### [Source information]
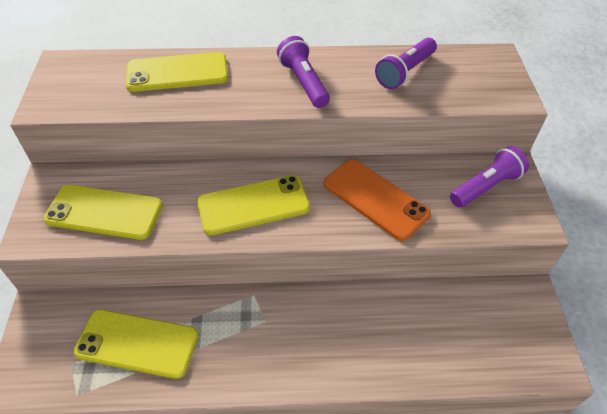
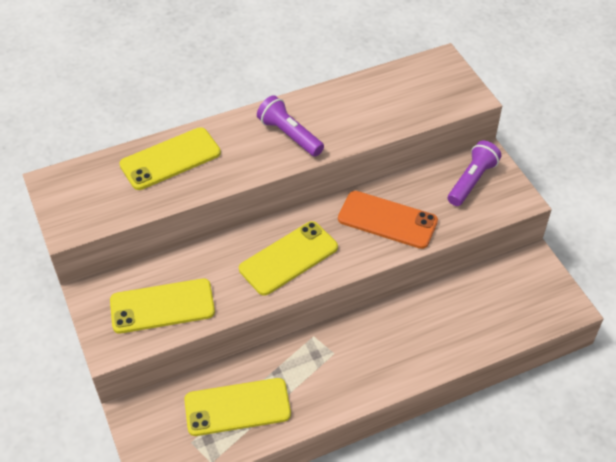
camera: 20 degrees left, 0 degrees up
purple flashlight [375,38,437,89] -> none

---

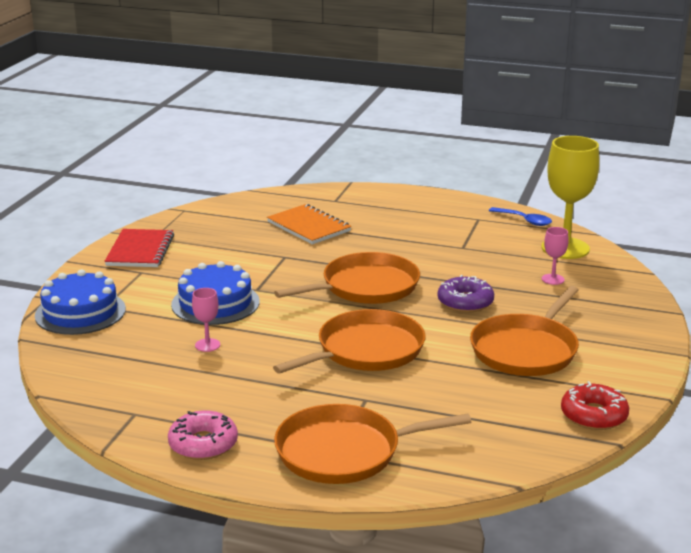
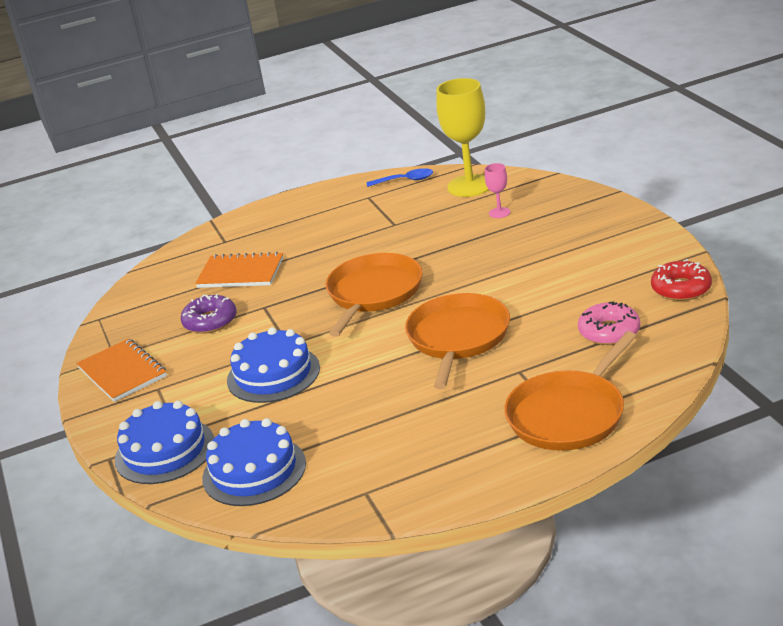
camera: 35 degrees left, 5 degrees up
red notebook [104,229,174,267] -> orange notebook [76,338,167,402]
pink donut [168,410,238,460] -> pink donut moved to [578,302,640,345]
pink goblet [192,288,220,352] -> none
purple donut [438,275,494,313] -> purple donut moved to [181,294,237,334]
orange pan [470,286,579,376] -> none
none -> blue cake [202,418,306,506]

==

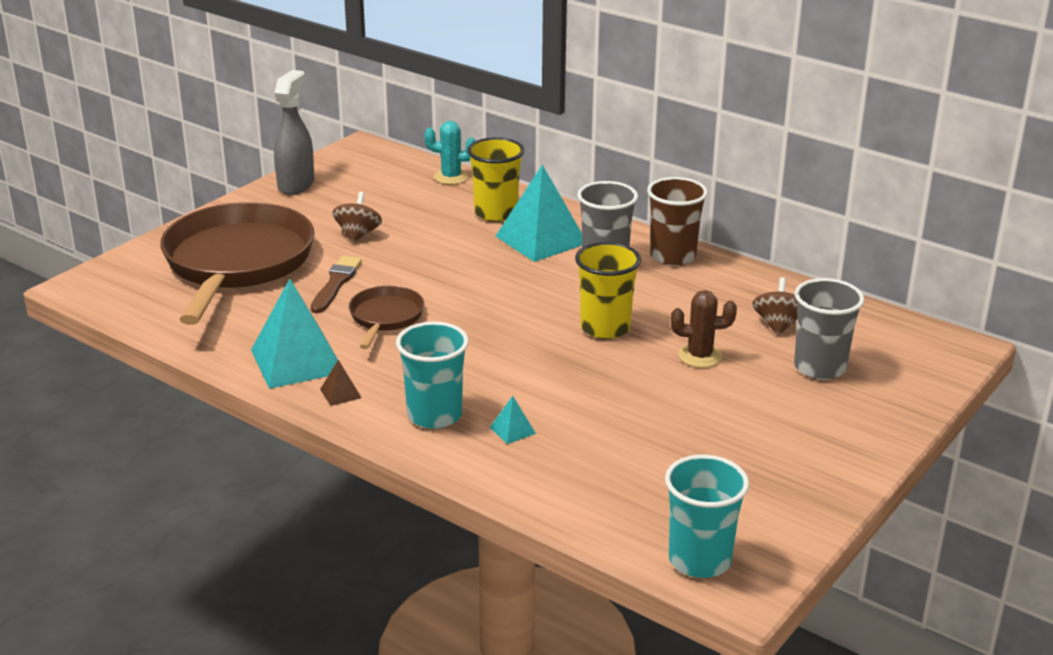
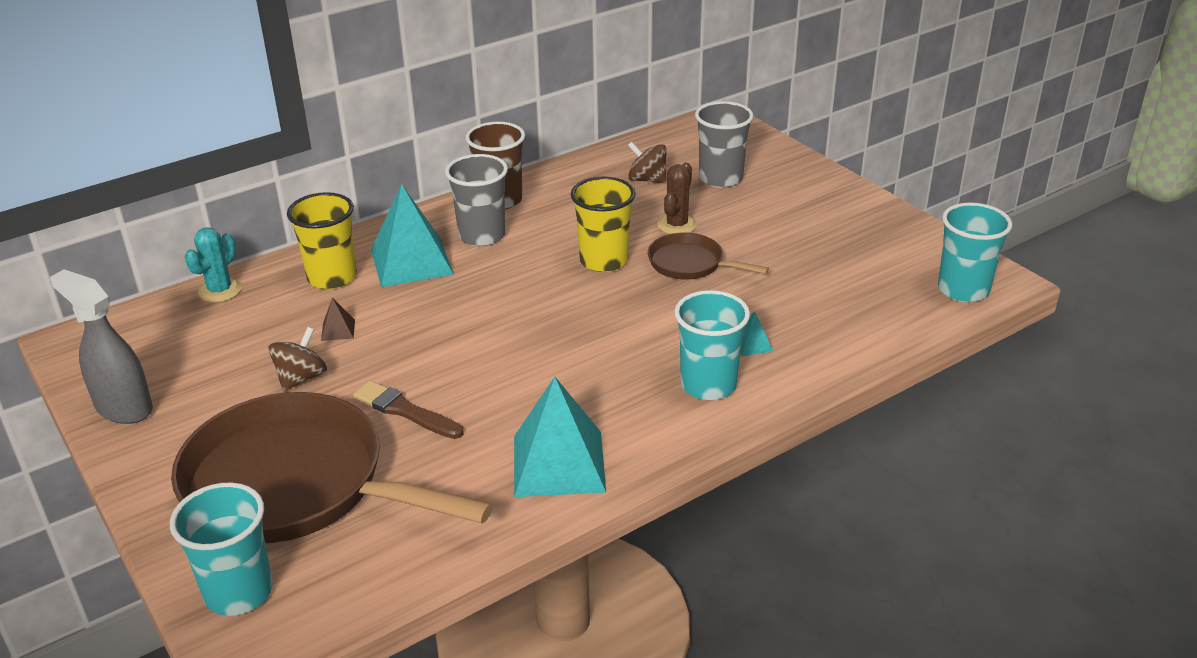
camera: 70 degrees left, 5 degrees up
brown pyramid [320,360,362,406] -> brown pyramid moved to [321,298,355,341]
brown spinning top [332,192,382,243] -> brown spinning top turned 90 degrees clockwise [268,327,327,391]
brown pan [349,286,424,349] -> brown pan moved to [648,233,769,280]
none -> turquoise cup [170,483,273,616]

### [Assignment]
Check each line in the records above for the word "camera". Return those that have it.

### [Solution below]
camera: 20 degrees left, 0 degrees up
camera: 35 degrees left, 5 degrees up
camera: 70 degrees left, 5 degrees up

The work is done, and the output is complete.